EXERCISE INPUT.
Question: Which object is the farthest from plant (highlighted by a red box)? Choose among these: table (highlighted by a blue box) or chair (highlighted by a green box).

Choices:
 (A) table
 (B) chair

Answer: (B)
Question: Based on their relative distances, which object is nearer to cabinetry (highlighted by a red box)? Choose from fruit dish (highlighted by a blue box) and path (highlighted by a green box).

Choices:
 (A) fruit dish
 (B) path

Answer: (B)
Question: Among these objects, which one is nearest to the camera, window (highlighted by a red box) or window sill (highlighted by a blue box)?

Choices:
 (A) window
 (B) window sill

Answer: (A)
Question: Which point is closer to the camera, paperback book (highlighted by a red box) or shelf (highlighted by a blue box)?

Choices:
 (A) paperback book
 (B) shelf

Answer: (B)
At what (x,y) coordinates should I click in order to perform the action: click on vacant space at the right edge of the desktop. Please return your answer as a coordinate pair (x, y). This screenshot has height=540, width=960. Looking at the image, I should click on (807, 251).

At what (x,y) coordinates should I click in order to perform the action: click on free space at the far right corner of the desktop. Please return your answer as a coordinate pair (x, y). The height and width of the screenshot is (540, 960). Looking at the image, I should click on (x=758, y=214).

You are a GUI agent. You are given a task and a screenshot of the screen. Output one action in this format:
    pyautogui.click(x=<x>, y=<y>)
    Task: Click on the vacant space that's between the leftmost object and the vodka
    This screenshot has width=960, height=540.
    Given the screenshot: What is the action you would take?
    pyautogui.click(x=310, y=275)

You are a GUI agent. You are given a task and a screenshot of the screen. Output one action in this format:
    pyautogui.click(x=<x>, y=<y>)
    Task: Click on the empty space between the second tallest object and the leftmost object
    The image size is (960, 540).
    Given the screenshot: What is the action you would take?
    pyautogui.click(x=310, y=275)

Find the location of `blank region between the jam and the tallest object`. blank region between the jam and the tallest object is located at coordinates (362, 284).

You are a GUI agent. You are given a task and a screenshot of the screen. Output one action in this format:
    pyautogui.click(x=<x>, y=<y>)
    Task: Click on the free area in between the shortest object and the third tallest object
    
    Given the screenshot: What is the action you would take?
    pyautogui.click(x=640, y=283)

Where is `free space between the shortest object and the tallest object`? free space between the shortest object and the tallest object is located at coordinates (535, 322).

WHAT IS NEEDED. Could you copy all of the material above word for word, keeping every line unchanged?

FINAL RESULT.
Question: Which object is the farthest from plant (highlighted by a red box)? Choose among these: table (highlighted by a blue box) or chair (highlighted by a green box).

Choices:
 (A) table
 (B) chair

Answer: (B)
Question: Based on their relative distances, which object is nearer to cabinetry (highlighted by a red box)? Choose from fruit dish (highlighted by a blue box) and path (highlighted by a green box).

Choices:
 (A) fruit dish
 (B) path

Answer: (B)
Question: Among these objects, which one is nearest to the camera, window (highlighted by a red box) or window sill (highlighted by a blue box)?

Choices:
 (A) window
 (B) window sill

Answer: (A)
Question: Which point is closer to the camera, paperback book (highlighted by a red box) or shelf (highlighted by a blue box)?

Choices:
 (A) paperback book
 (B) shelf

Answer: (B)
At what (x,y) coordinates should I click in order to perform the action: click on vacant space at the right edge of the desktop. Please return your answer as a coordinate pair (x, y). This screenshot has height=540, width=960. Looking at the image, I should click on (807, 251).

At what (x,y) coordinates should I click in order to perform the action: click on free space at the far right corner of the desktop. Please return your answer as a coordinate pair (x, y). The height and width of the screenshot is (540, 960). Looking at the image, I should click on (x=758, y=214).

You are a GUI agent. You are given a task and a screenshot of the screen. Output one action in this format:
    pyautogui.click(x=<x>, y=<y>)
    Task: Click on the vacant space that's between the leftmost object and the vodka
    This screenshot has width=960, height=540.
    Given the screenshot: What is the action you would take?
    pyautogui.click(x=310, y=275)

You are a GUI agent. You are given a task and a screenshot of the screen. Output one action in this format:
    pyautogui.click(x=<x>, y=<y>)
    Task: Click on the empty space between the second tallest object and the leftmost object
    The image size is (960, 540).
    Given the screenshot: What is the action you would take?
    pyautogui.click(x=310, y=275)

Find the location of `blank region between the jam and the tallest object`. blank region between the jam and the tallest object is located at coordinates (362, 284).

You are a GUI agent. You are given a task and a screenshot of the screen. Output one action in this format:
    pyautogui.click(x=<x>, y=<y>)
    Task: Click on the free area in between the shortest object and the third tallest object
    
    Given the screenshot: What is the action you would take?
    pyautogui.click(x=640, y=283)

Where is `free space between the shortest object and the tallest object`? free space between the shortest object and the tallest object is located at coordinates (535, 322).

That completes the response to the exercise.